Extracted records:
######

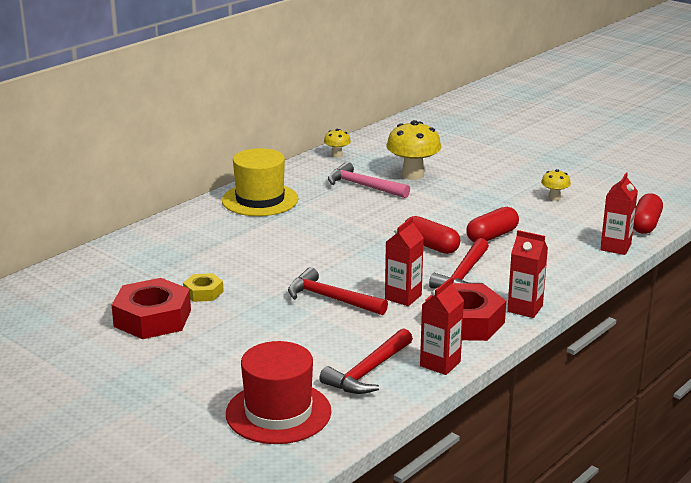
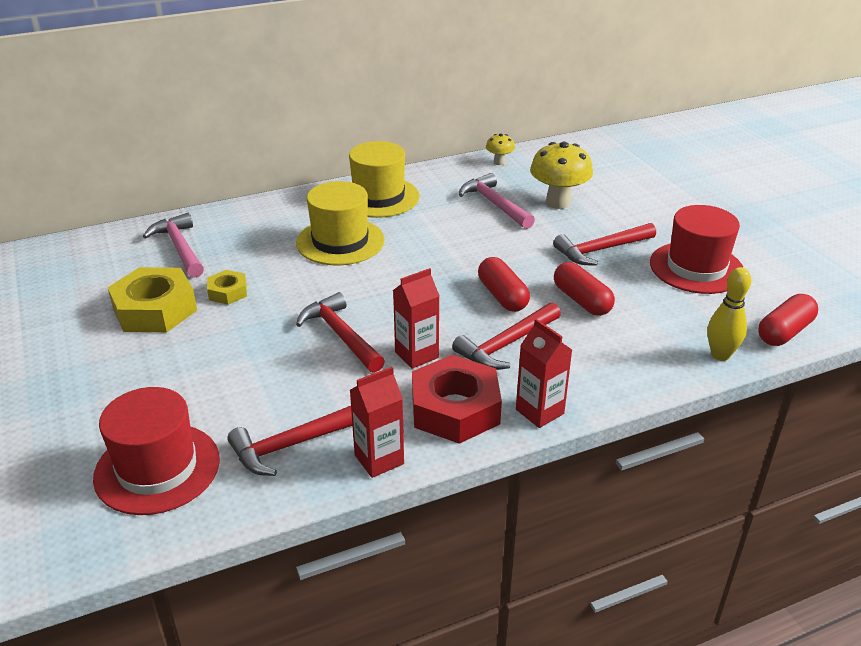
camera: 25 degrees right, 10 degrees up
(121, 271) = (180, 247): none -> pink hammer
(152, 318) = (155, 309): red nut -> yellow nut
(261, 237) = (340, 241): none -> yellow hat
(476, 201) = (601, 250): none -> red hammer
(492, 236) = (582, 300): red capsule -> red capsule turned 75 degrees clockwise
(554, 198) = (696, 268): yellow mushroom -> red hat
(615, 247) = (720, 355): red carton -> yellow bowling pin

######

### Exercise description
Could you print, exactly and with nothing else, the lines from the one containing "(554, 198) = (696, 268): yellow" through the last line of the records above?

### Answer section
(554, 198) = (696, 268): yellow mushroom -> red hat
(615, 247) = (720, 355): red carton -> yellow bowling pin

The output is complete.